(Version difference data)
──────
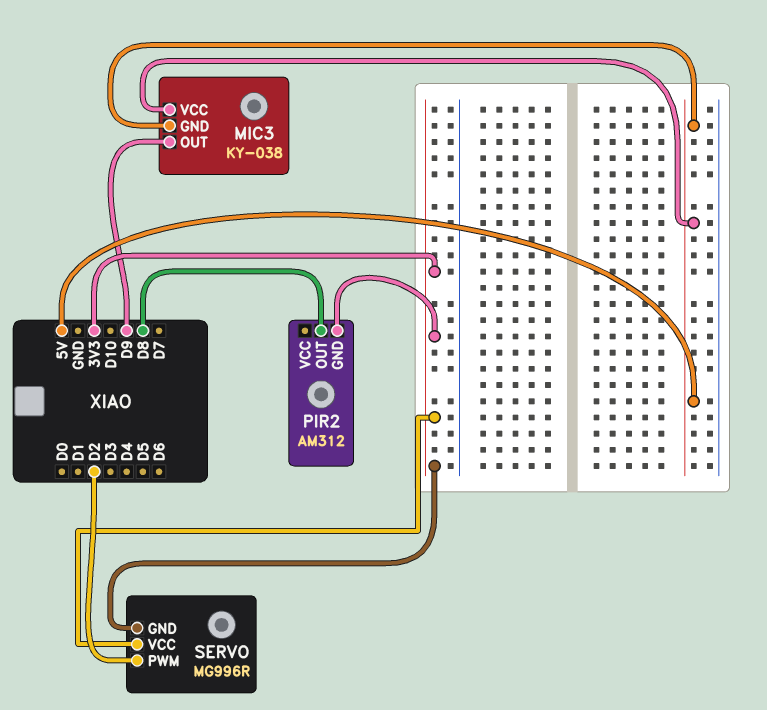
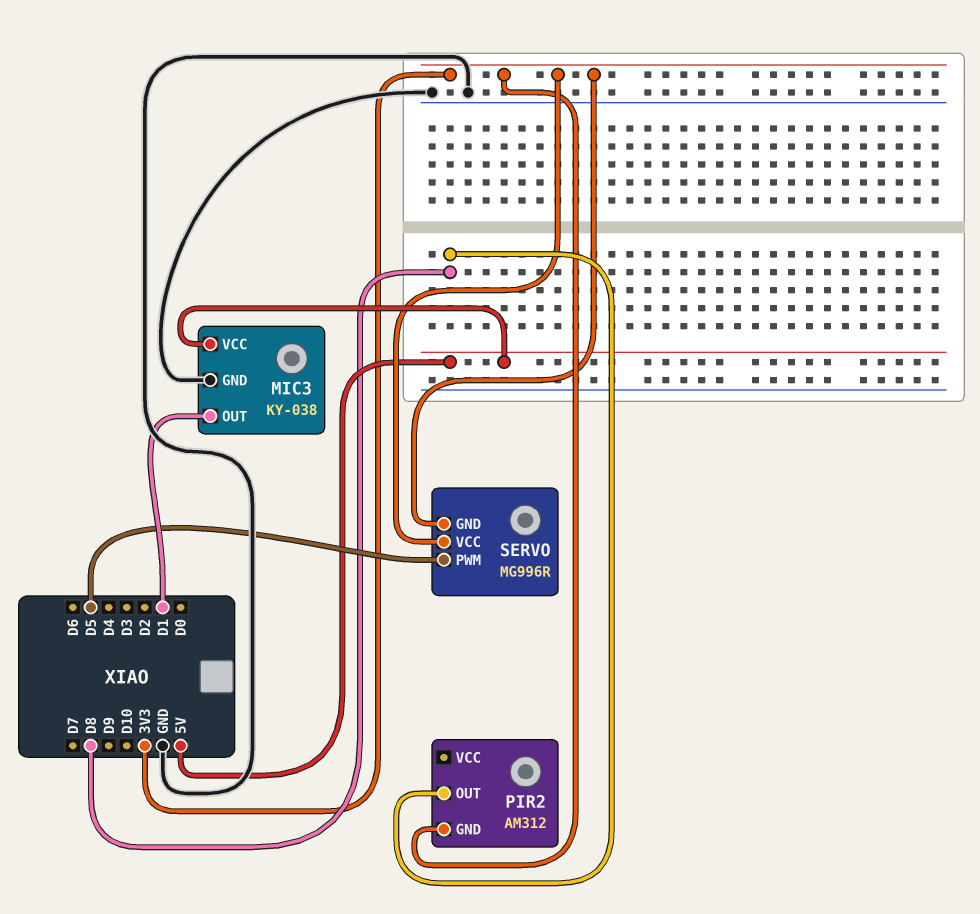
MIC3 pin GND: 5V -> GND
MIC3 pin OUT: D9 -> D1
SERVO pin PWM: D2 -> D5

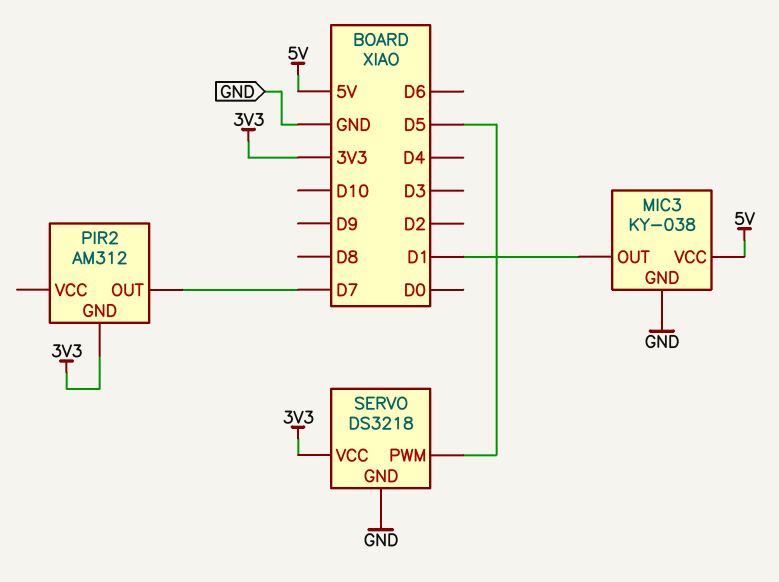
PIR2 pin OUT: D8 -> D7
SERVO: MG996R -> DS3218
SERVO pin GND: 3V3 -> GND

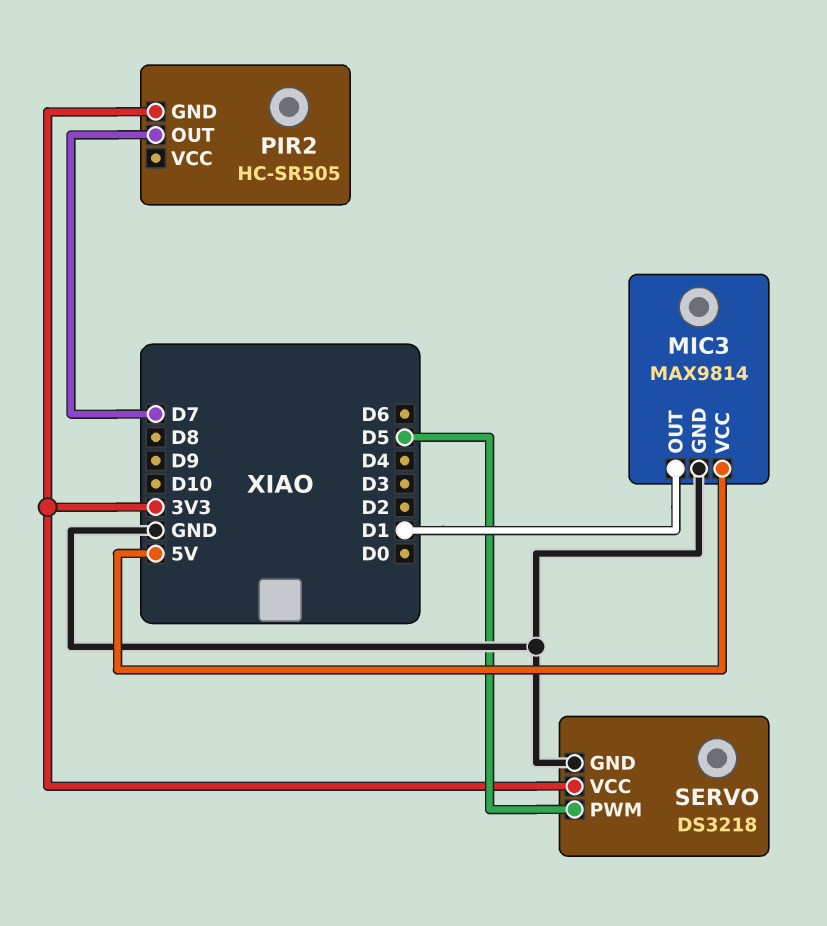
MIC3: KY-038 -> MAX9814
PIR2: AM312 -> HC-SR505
──────
GOAL OF THE EXERCISE → Please return every record above exactly, but leave out the pictures.

EXERCISE ANSWER →
MIC3 pin GND: 5V -> GND
MIC3 pin OUT: D9 -> D1
SERVO pin PWM: D2 -> D5

PIR2 pin OUT: D8 -> D7
SERVO: MG996R -> DS3218
SERVO pin GND: 3V3 -> GND

MIC3: KY-038 -> MAX9814
PIR2: AM312 -> HC-SR505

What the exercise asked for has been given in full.